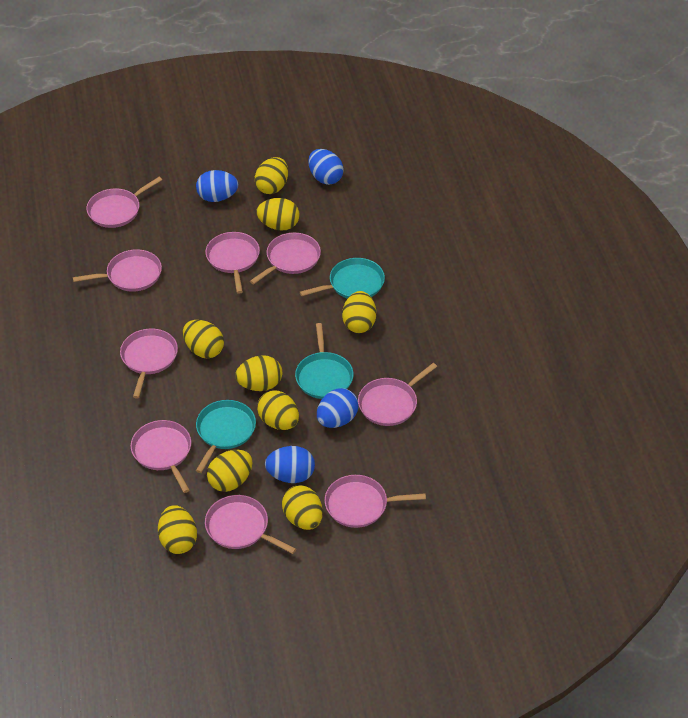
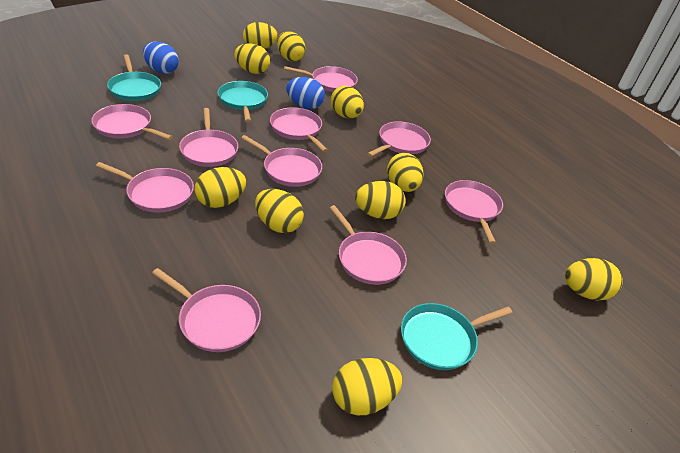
blue egg: 4 -> 2
pink pan: 9 -> 10
yellow egg: 9 -> 10

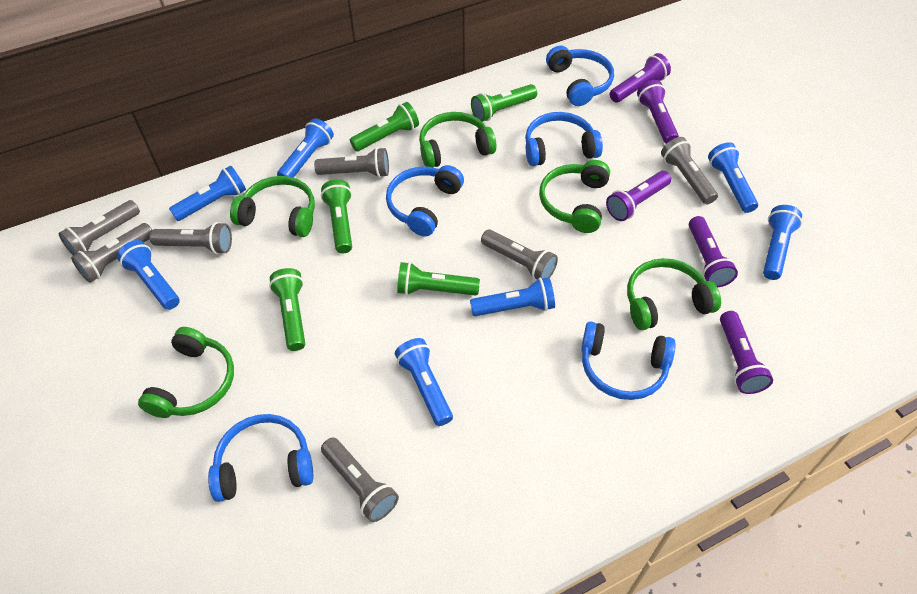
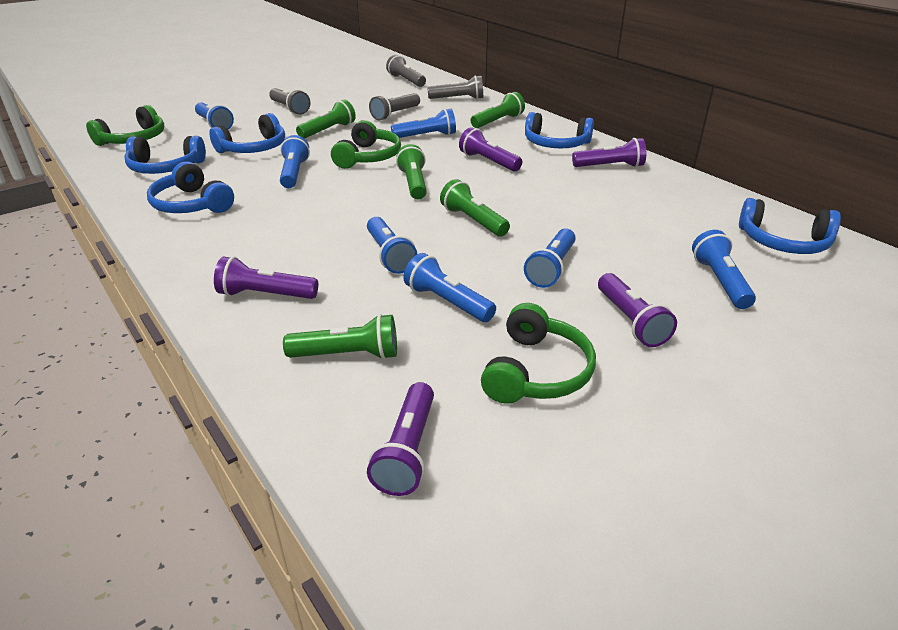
green headphones: 5 -> 3
grey flashlight: 7 -> 4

### Exercise goal
Verbatim copy without images: write the records above out in full.

### Result for this exercise
blue egg: 4 -> 2
pink pan: 9 -> 10
yellow egg: 9 -> 10

green headphones: 5 -> 3
grey flashlight: 7 -> 4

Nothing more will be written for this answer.